=== Problem to solve ===
Take the entries that follow and return only the lines from the one with "(463, 205) = (367, 263): red" through the final line, leaving every picture behind.

=== Given records ===
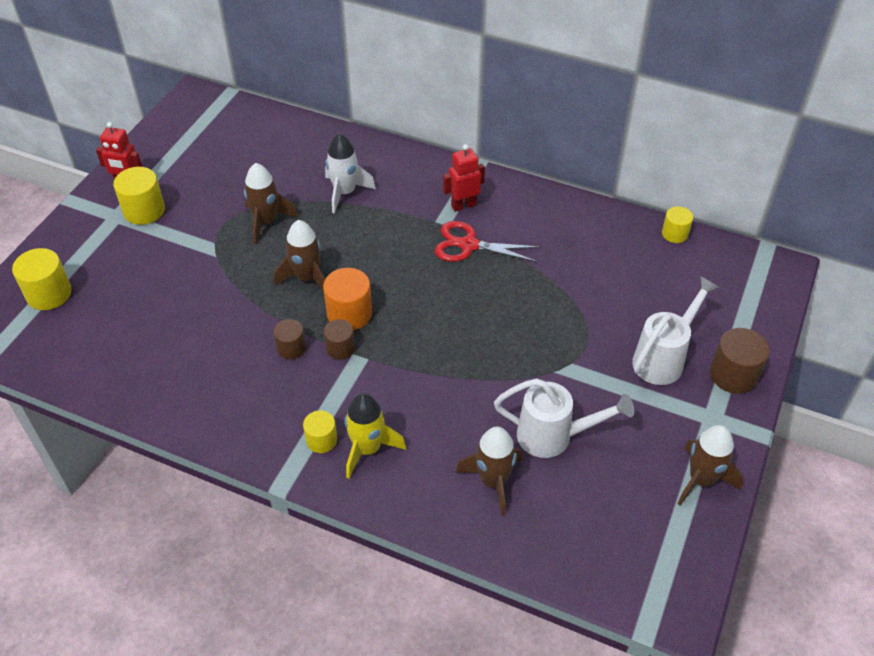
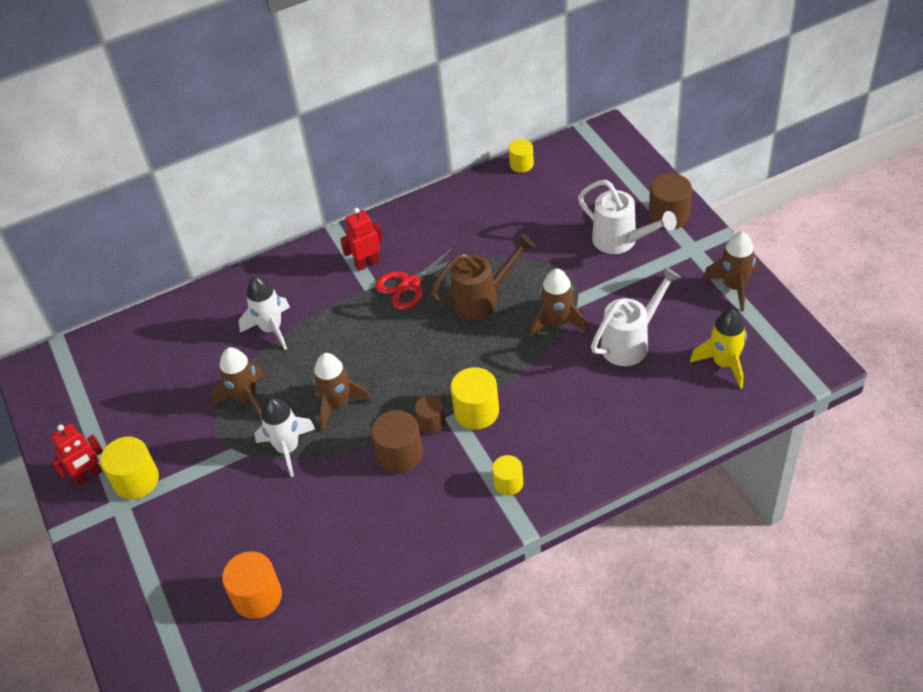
camera: 45 degrees left, 0 degrees up
(49, 293) = (161, 602): yellow cylinder -> yellow cylinder (476, 411)
(240, 275) = (288, 448): none -> white rocket
(291, 348) = (400, 454): brown cylinder -> brown cylinder, size x1.60
(349, 313) = (403, 397): orange cylinder -> orange cylinder (257, 596)
(368, 449) = (543, 458): yellow rocket -> yellow rocket (724, 363)
(463, 205) = (367, 263): red robot -> red robot turned 45 degrees clockwise
(493, 481) = (637, 399): brown rocket -> brown rocket (557, 322)
(499, 301) = (483, 299): none -> brown watering can
(663, 358) = (621, 241): white watering can -> white watering can turned 135 degrees clockwise

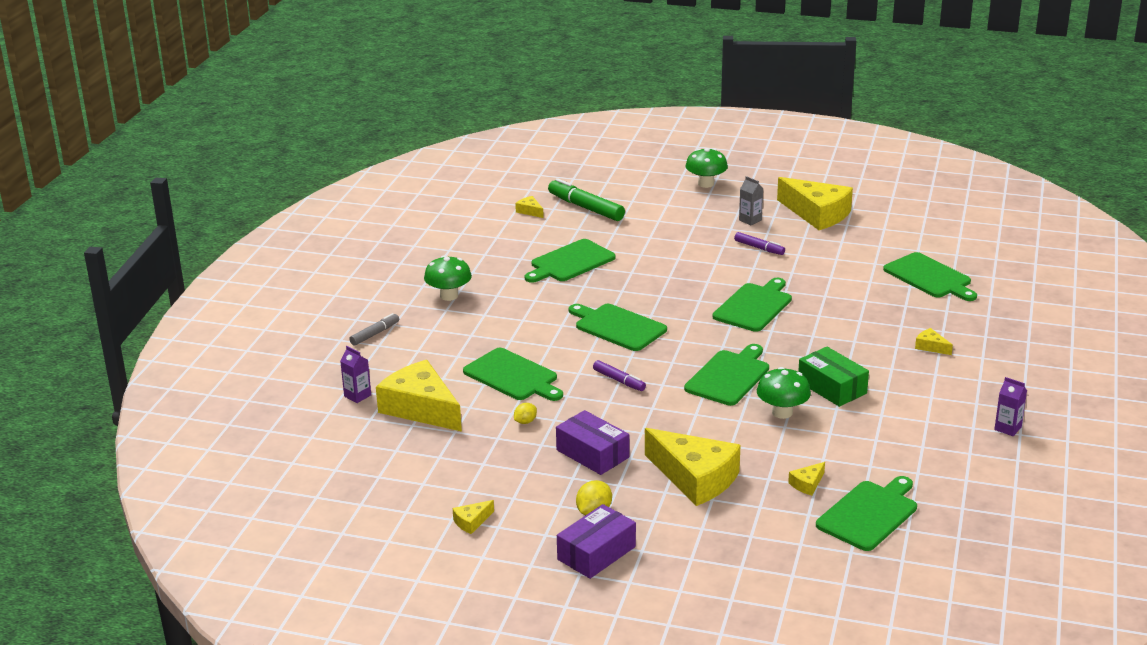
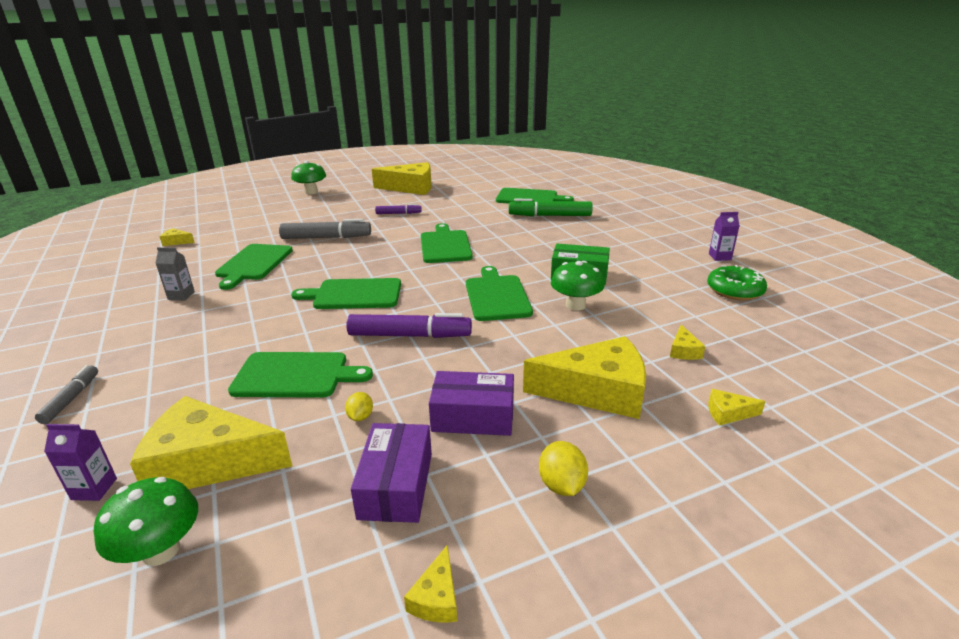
camera: 40 degrees left, 0 degrees up
(449, 296) = (145, 328): green mushroom -> green mushroom (161, 551)
(586, 208) = (228, 227): green marker -> green marker (550, 216)
(596, 553) = (636, 540): purple box -> purple box (396, 485)
(619, 381) = (410, 335): purple marker -> purple marker, size x1.78
(658, 254) = (326, 238): none -> grey marker
(750, 220) = (370, 201): grey carton -> grey carton (181, 295)
(869, 514) = (762, 352): green cutting board -> none
(931, 347) = (594, 230): yellow cheese -> yellow cheese (728, 413)
(952, 463) = (734, 290): none -> green donut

=== Response ===
(463, 205) = (367, 263): red robot -> red robot turned 45 degrees clockwise
(493, 481) = (637, 399): brown rocket -> brown rocket (557, 322)
(499, 301) = (483, 299): none -> brown watering can
(663, 358) = (621, 241): white watering can -> white watering can turned 135 degrees clockwise

camera: 40 degrees left, 0 degrees up
(449, 296) = (145, 328): green mushroom -> green mushroom (161, 551)
(586, 208) = (228, 227): green marker -> green marker (550, 216)
(596, 553) = (636, 540): purple box -> purple box (396, 485)
(619, 381) = (410, 335): purple marker -> purple marker, size x1.78
(658, 254) = (326, 238): none -> grey marker
(750, 220) = (370, 201): grey carton -> grey carton (181, 295)
(869, 514) = (762, 352): green cutting board -> none
(931, 347) = (594, 230): yellow cheese -> yellow cheese (728, 413)
(952, 463) = (734, 290): none -> green donut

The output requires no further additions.